▶ [Dataset excerpt]:
Content starts

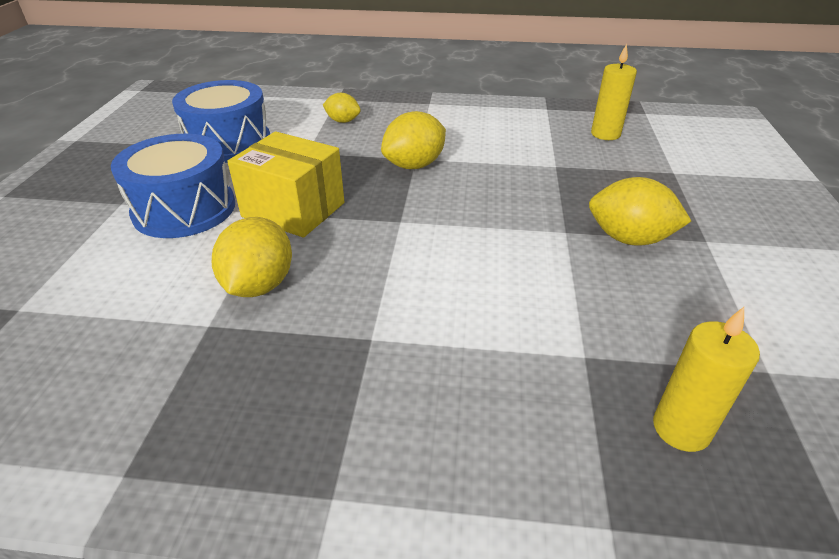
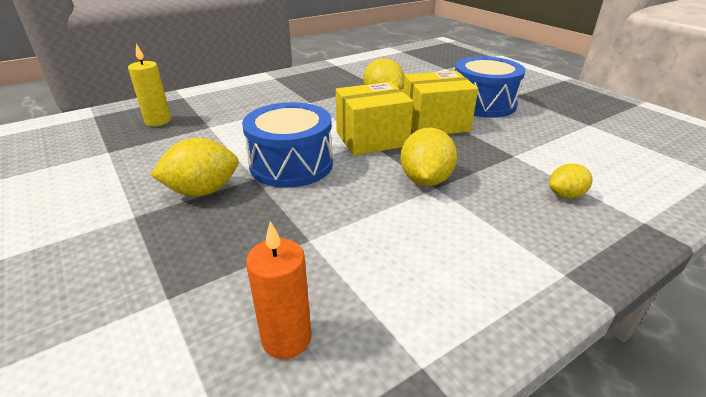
camera: 140 degrees right, 5 degrees down
(229, 143) = (571, 138): blue drum -> blue drum (291, 164)
(392, 222) = (372, 139): none -> yellow box
(605, 134) = (286, 338): yellow candle -> orange candle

Content ends

▶ [How to complete this task]: Images are to be skipped, and each line above is to be returned exactly.

▶ [Solution to this problem]:
camera: 140 degrees right, 5 degrees down
(229, 143) = (571, 138): blue drum -> blue drum (291, 164)
(392, 222) = (372, 139): none -> yellow box
(605, 134) = (286, 338): yellow candle -> orange candle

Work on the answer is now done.